* Task directions
In the entries below, how many lines contain "diode"? Answer with the number and nothing else.

* Records provided
***
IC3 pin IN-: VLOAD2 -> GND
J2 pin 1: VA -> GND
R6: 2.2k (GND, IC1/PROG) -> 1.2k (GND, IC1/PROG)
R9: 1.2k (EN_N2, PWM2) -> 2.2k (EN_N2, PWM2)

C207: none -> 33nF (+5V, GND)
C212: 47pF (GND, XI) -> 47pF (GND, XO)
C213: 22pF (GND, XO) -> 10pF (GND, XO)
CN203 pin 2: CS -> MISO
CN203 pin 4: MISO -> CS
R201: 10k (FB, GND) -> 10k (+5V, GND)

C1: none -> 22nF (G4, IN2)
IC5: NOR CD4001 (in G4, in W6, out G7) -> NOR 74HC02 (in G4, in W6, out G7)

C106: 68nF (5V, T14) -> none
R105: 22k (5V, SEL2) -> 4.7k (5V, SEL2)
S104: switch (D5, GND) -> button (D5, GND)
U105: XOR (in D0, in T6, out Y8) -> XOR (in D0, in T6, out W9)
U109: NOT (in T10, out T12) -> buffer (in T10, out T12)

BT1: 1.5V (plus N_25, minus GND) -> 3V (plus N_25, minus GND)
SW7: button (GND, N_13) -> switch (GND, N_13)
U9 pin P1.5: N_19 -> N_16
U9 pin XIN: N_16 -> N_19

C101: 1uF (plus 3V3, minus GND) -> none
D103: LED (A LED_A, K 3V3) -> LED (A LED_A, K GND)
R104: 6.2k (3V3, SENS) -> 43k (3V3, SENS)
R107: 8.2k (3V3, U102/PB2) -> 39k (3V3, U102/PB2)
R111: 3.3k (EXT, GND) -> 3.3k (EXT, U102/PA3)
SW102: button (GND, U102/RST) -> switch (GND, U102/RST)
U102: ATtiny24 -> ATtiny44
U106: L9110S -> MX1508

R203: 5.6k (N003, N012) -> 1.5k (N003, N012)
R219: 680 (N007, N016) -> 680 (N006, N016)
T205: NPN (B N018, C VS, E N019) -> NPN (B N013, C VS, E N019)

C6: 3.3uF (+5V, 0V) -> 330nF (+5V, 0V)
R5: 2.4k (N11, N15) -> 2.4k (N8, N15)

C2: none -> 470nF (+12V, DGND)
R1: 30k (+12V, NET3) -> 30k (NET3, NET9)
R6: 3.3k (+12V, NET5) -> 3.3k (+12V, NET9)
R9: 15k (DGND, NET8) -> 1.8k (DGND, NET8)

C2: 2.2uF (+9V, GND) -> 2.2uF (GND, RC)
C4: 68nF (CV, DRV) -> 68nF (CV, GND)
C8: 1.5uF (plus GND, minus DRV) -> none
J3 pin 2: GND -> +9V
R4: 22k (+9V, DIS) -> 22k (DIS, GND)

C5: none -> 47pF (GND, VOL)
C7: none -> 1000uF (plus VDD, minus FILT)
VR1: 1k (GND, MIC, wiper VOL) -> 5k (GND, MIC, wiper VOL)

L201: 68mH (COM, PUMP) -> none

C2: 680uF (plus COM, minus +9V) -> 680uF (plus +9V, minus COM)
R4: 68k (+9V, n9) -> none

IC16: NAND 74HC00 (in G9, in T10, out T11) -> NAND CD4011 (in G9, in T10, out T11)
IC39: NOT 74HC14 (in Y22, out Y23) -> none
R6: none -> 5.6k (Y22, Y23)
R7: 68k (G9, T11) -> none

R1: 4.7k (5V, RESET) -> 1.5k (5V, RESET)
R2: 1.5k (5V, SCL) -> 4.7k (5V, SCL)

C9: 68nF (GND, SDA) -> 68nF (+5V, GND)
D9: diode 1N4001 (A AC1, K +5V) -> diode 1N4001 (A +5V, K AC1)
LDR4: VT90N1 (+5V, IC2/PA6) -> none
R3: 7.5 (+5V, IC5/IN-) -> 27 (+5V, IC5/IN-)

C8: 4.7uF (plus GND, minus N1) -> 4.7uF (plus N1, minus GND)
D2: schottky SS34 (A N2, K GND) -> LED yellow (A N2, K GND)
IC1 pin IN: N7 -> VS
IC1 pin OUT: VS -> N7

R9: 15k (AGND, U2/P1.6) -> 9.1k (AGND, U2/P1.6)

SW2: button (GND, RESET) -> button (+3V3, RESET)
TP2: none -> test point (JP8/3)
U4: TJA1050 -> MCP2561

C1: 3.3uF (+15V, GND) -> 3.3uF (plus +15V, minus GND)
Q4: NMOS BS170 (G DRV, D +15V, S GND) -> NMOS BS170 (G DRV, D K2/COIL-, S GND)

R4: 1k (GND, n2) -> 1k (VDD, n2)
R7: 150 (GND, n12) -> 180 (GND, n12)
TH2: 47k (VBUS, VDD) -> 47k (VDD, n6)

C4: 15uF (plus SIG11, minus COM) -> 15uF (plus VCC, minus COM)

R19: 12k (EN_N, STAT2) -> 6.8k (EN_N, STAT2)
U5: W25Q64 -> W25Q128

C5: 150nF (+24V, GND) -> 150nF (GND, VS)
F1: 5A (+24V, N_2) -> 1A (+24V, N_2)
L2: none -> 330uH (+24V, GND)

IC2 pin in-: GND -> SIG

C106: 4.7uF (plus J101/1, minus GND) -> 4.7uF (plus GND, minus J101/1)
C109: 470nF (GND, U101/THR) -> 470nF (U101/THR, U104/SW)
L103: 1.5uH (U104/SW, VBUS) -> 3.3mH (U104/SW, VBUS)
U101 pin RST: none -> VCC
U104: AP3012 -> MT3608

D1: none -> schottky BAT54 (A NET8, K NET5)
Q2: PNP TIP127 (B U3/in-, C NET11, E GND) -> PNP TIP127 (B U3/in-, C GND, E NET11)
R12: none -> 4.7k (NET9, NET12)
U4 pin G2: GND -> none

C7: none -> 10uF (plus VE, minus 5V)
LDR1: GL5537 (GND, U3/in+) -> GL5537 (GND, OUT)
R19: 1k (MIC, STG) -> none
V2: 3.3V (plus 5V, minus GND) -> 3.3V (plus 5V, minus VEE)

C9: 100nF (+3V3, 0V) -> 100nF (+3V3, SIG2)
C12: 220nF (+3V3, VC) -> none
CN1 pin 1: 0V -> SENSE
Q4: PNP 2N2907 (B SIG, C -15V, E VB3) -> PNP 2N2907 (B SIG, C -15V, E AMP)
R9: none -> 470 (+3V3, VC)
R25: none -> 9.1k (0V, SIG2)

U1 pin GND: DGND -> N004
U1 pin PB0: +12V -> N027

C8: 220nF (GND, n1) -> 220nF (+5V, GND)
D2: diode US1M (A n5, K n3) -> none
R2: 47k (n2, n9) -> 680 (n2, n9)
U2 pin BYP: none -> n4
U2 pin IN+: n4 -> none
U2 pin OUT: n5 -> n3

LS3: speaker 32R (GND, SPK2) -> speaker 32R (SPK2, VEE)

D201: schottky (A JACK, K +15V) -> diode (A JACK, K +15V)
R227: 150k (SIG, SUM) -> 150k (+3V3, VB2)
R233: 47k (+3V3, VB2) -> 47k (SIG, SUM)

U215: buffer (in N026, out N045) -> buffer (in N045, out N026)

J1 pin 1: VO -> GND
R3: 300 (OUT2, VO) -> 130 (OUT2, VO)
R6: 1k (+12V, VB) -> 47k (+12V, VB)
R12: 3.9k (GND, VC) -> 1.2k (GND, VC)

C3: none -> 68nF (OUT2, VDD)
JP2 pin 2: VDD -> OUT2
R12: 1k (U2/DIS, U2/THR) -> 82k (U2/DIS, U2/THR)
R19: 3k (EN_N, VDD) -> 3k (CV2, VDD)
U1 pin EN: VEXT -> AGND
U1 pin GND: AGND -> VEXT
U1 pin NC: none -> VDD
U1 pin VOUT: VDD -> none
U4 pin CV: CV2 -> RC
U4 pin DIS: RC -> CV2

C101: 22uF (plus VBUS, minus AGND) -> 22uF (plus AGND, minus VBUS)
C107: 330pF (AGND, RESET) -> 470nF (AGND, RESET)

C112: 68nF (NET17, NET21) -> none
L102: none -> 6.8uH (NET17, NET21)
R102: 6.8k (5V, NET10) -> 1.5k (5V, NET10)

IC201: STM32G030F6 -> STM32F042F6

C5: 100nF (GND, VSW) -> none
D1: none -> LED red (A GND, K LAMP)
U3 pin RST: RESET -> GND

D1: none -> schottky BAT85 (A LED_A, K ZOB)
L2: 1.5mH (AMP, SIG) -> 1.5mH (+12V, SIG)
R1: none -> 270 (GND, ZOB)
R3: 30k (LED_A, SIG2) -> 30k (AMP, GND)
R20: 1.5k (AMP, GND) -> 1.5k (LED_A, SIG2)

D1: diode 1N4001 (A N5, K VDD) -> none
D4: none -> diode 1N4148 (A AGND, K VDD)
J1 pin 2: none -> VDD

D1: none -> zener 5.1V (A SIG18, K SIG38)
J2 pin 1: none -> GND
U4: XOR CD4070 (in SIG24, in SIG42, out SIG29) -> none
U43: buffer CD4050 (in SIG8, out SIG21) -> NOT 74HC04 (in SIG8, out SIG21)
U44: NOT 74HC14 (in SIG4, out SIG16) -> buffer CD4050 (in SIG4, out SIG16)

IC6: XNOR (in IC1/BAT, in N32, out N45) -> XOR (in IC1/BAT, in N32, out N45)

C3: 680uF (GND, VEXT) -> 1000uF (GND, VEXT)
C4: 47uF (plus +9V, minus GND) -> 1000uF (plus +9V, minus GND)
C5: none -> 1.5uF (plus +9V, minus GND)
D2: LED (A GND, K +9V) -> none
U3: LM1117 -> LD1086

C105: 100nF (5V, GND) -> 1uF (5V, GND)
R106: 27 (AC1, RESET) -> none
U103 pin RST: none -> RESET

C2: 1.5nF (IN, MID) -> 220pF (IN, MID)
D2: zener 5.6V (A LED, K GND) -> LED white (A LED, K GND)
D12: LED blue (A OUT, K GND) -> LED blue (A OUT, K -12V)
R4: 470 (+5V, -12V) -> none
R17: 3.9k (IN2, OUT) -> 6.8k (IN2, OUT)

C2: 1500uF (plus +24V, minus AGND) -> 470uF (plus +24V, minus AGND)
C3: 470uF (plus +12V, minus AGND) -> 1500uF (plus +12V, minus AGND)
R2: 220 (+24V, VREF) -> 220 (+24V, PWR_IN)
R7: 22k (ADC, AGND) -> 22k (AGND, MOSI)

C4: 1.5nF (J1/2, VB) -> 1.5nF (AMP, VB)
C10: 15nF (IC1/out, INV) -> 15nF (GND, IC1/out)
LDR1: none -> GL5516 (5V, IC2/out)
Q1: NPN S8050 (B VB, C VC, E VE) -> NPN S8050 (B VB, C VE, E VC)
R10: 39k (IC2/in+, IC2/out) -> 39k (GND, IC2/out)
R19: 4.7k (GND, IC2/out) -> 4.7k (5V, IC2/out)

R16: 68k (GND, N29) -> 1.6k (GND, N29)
***
* Output for this task
5